[[ Record extracts open ]]
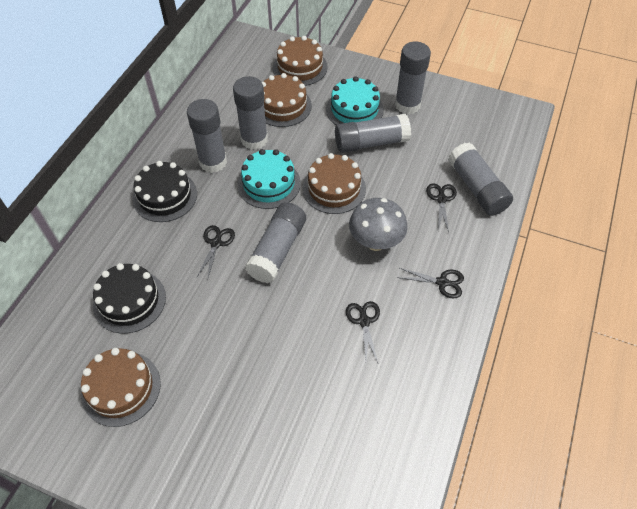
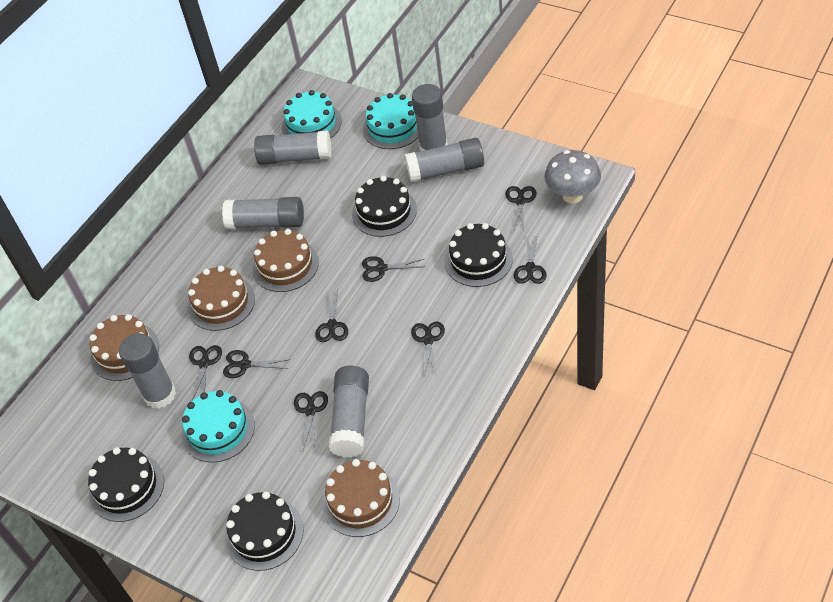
black cake: 2 -> 4
black scissors: 4 -> 8
turquoise cake: 2 -> 3

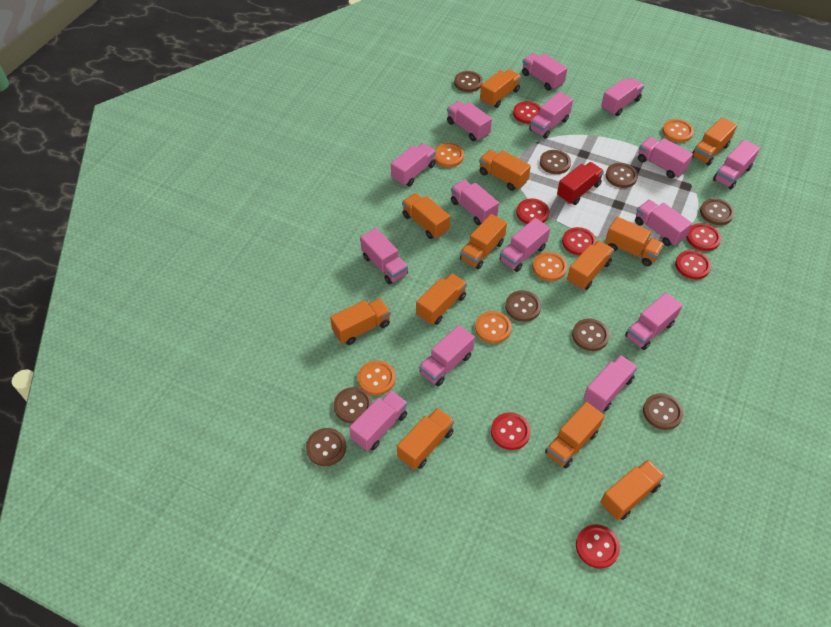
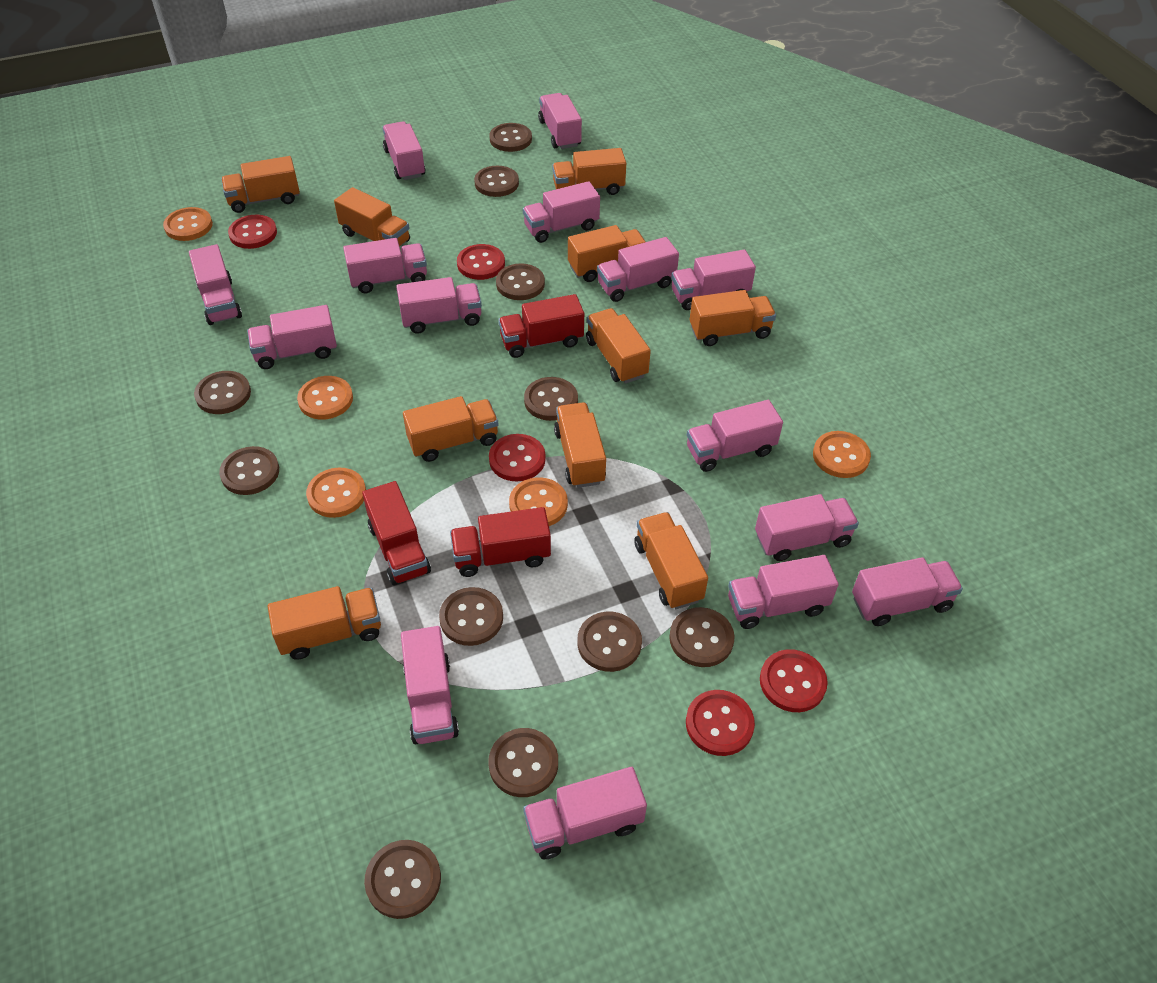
brown button: 9 -> 11
orange truck: 12 -> 10
red button: 7 -> 5
red truck: 1 -> 3

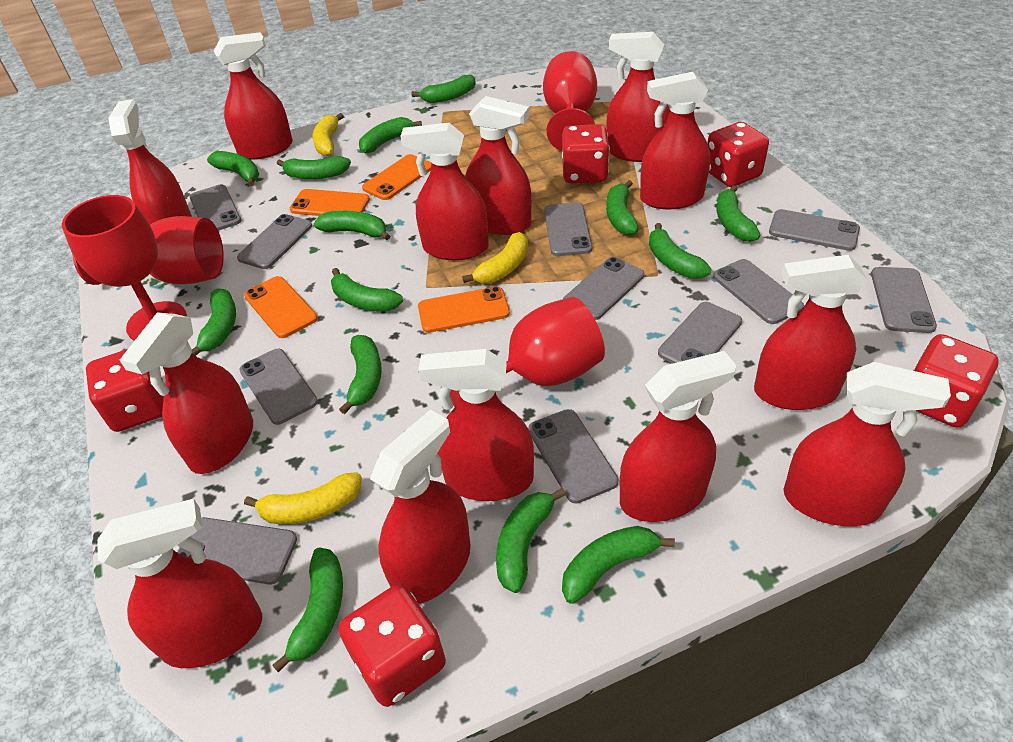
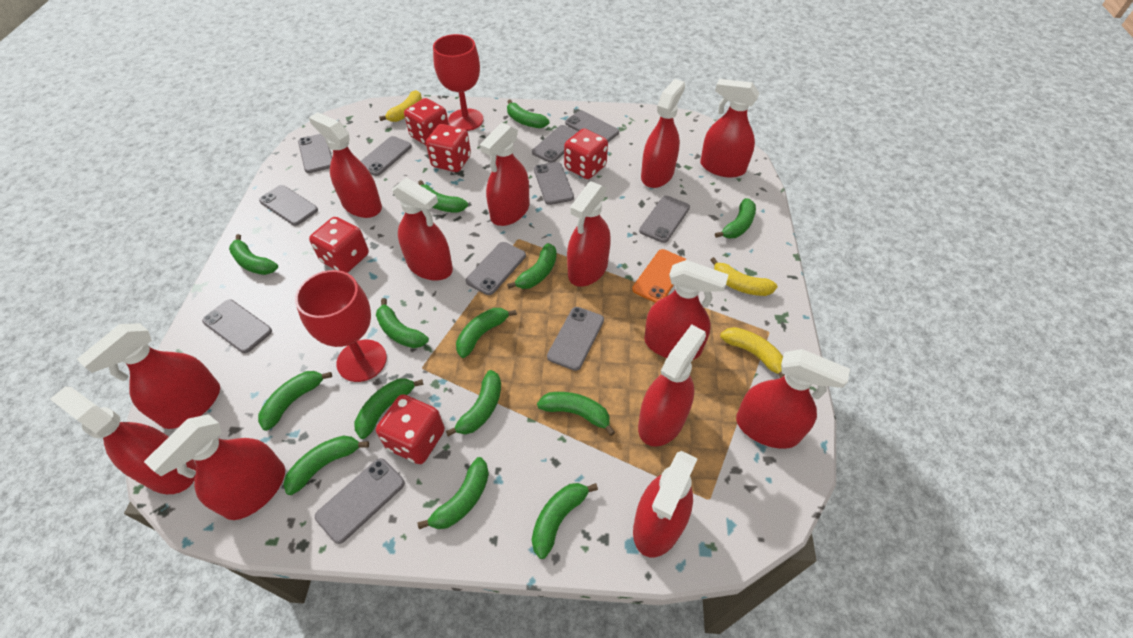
orange phone: 4 -> 1
red goblet: 4 -> 2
[[ Record extracts closed ]]
Your instructions:
Would you output the listing above verbatim, without its pictures?

Solution for this problem:
black cake: 2 -> 4
black scissors: 4 -> 8
turquoise cake: 2 -> 3

brown button: 9 -> 11
orange truck: 12 -> 10
red button: 7 -> 5
red truck: 1 -> 3

orange phone: 4 -> 1
red goblet: 4 -> 2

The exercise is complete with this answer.